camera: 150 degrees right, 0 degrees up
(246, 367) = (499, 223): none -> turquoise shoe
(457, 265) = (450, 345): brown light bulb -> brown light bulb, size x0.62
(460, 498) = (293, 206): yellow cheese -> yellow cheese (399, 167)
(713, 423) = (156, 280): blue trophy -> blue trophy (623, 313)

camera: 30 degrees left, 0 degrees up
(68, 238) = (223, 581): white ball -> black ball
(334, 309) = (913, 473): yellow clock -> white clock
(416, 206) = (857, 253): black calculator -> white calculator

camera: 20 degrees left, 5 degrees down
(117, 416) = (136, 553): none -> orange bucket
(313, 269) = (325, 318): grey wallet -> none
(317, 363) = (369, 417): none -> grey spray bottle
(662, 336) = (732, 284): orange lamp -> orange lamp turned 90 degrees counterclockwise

# # # # #

### [Work instructions]
Take from the material above the lines running from the one with "(460, 498) = (293, 206): yellow" through the one with "(68, 238) = (223, 581): white", and repeat them exactly, with nothing else.

### [The completed task]
(460, 498) = (293, 206): yellow cheese -> yellow cheese (399, 167)
(713, 423) = (156, 280): blue trophy -> blue trophy (623, 313)

camera: 30 degrees left, 0 degrees up
(68, 238) = (223, 581): white ball -> black ball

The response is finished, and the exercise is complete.